▶ _Aim of the exercise_
The answer must consist solely of the lines from the one containing "pink trapezoid: (203, 87)" through the last line of the records, set down exactly and without any pictures.

(Collection entries)
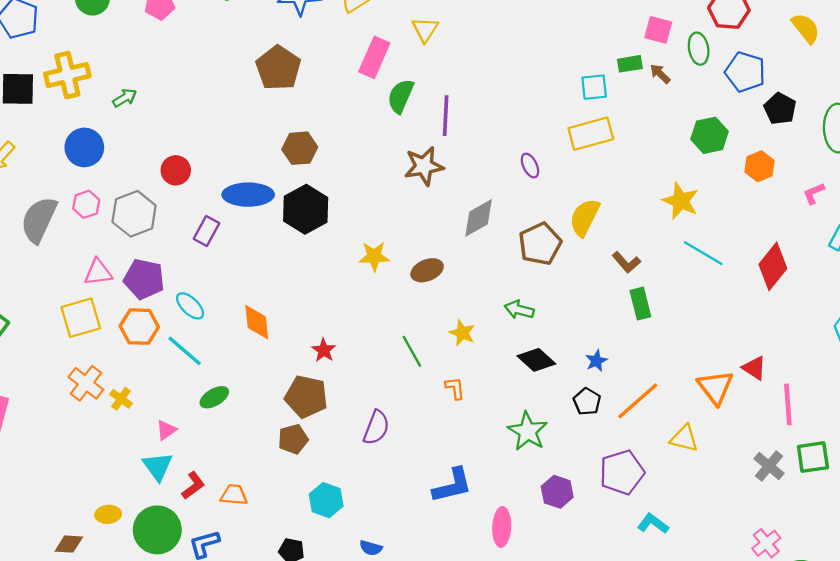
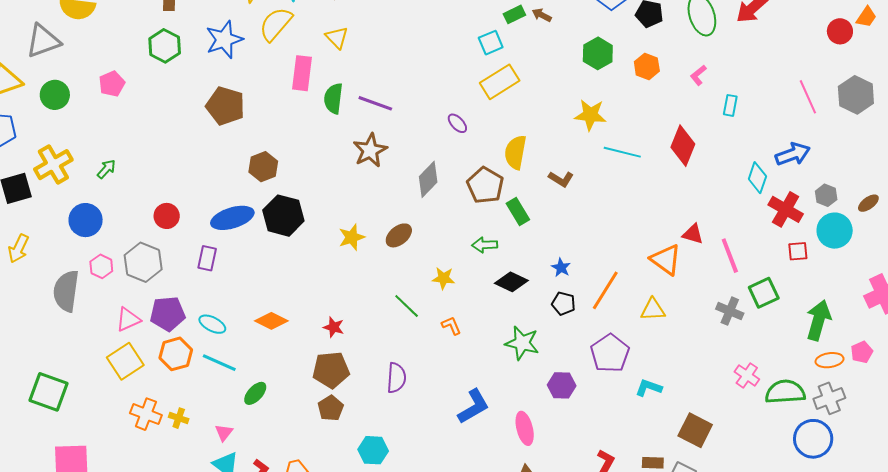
purple line: (446, 116) -> (375, 103), turned -56
green rectangle: (640, 304) -> (518, 212), moved
orange diamond: (257, 322) -> (271, 321), turned -40

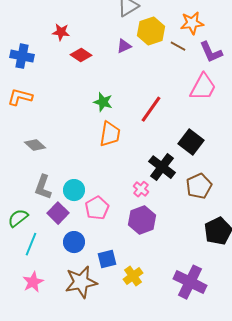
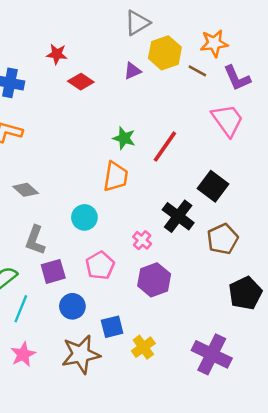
pink trapezoid: (203, 87) -> (227, 120), turned -64
green star: (103, 102) -> (124, 138), moved
pink cross: (141, 189) -> (142, 240), moved
cyan circle: (74, 190) -> (84, 217), moved
purple square: (58, 213) -> (53, 271), turned 30

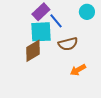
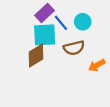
cyan circle: (87, 12) -> (83, 22), moved
orange arrow: (78, 70) -> (97, 65), moved

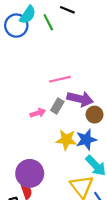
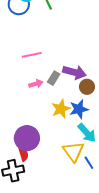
pink line: (60, 79) -> (32, 55), moved
yellow star: (66, 140) -> (61, 109), turned -30

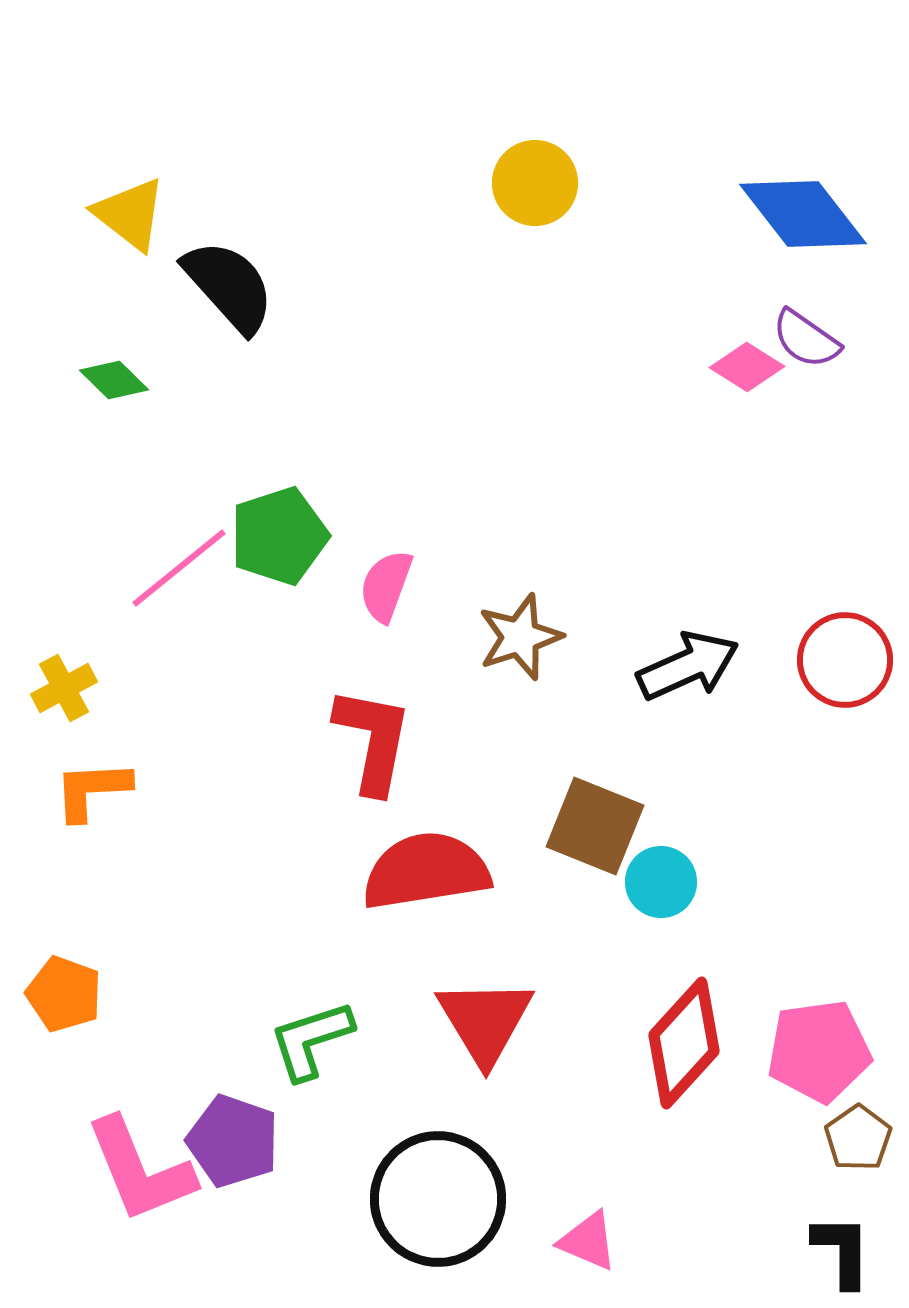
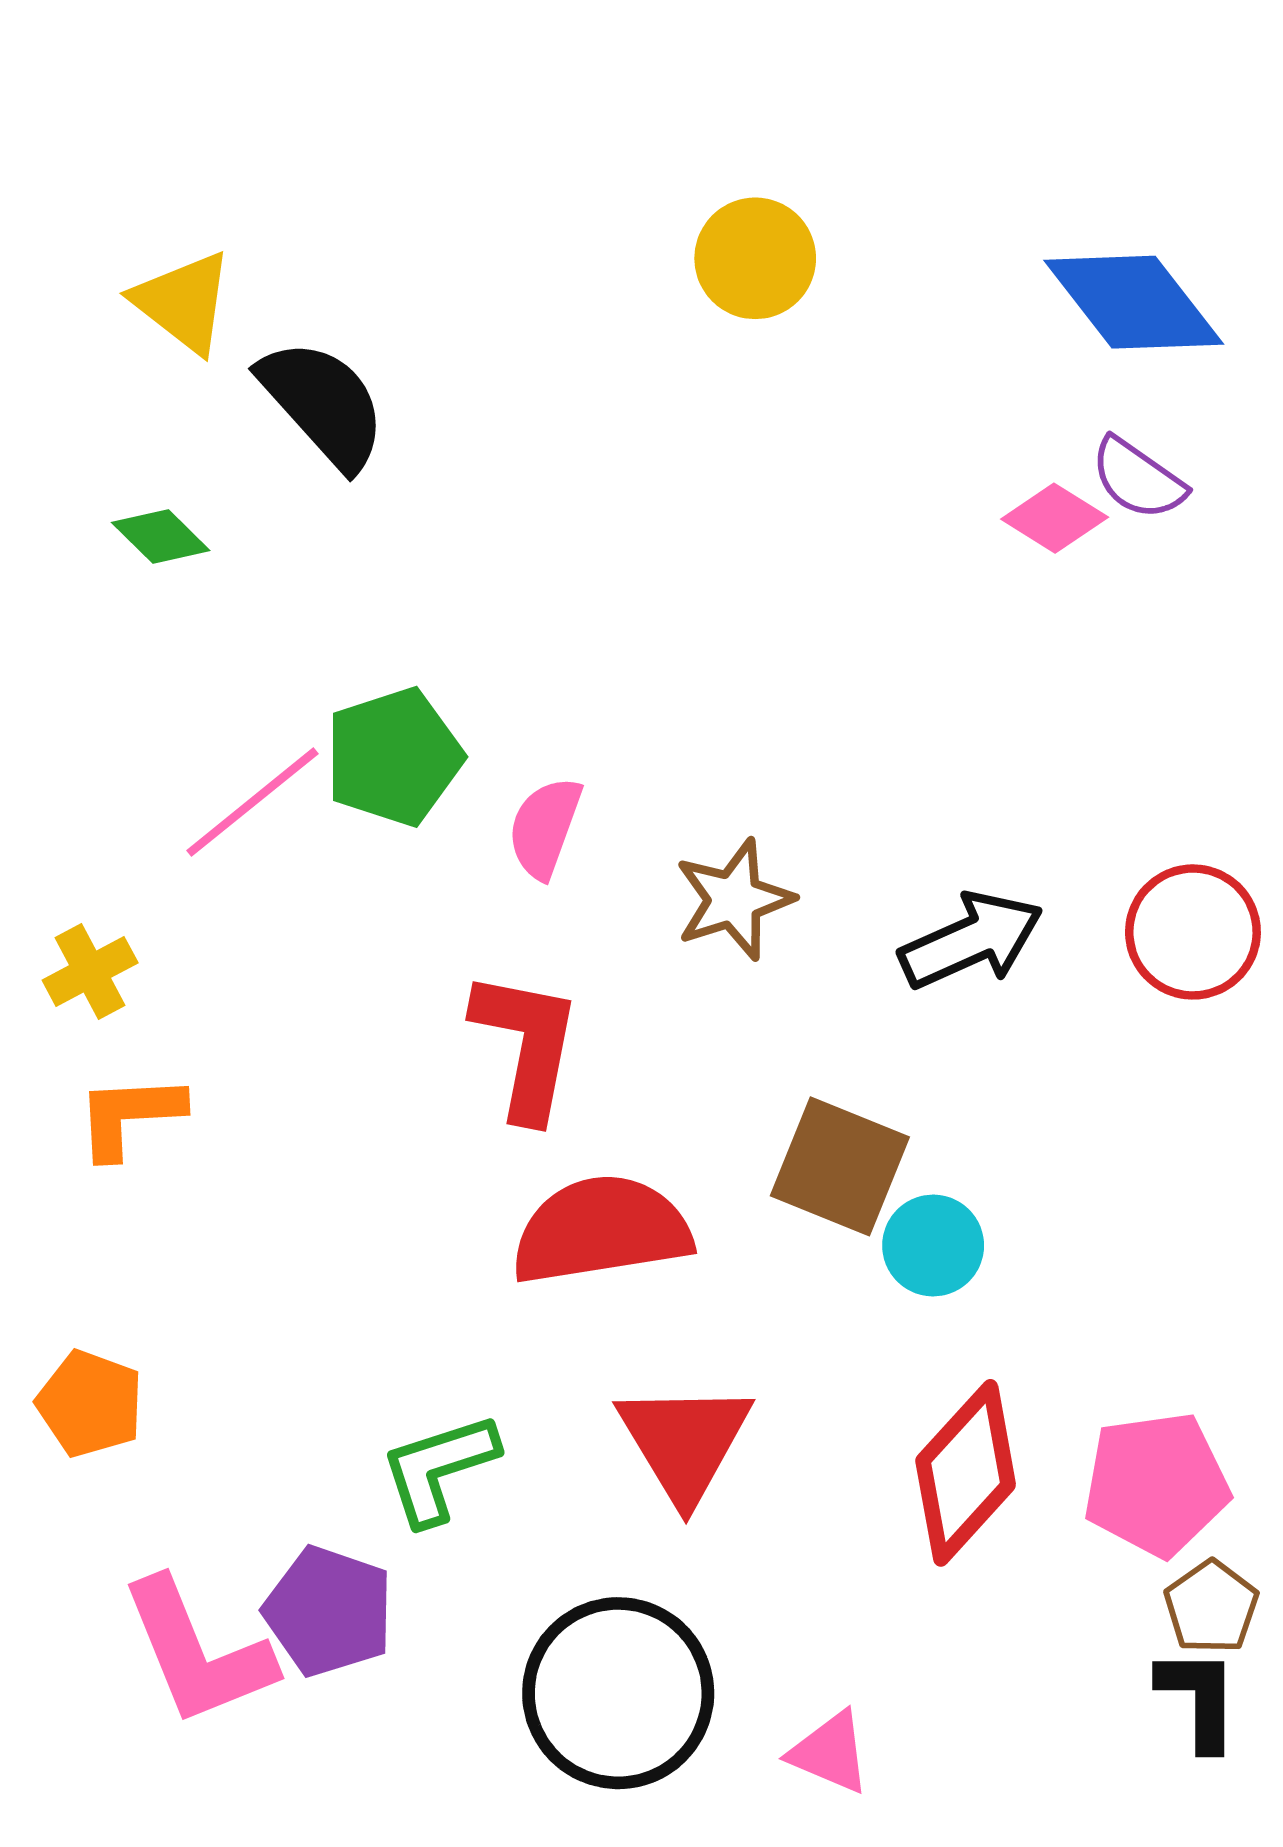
black L-shape: (842, 1251) -> (1199, 1699), moved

▶ _Solution for this problem_
pink trapezoid: (203, 87) -> (227, 120), turned -64
green star: (103, 102) -> (124, 138), moved
pink cross: (141, 189) -> (142, 240), moved
cyan circle: (74, 190) -> (84, 217), moved
purple square: (58, 213) -> (53, 271), turned 30

cyan circle: (87, 12) -> (83, 22), moved
orange arrow: (78, 70) -> (97, 65), moved

pink line: (60, 79) -> (32, 55), moved
yellow star: (66, 140) -> (61, 109), turned -30

black L-shape: (842, 1251) -> (1199, 1699), moved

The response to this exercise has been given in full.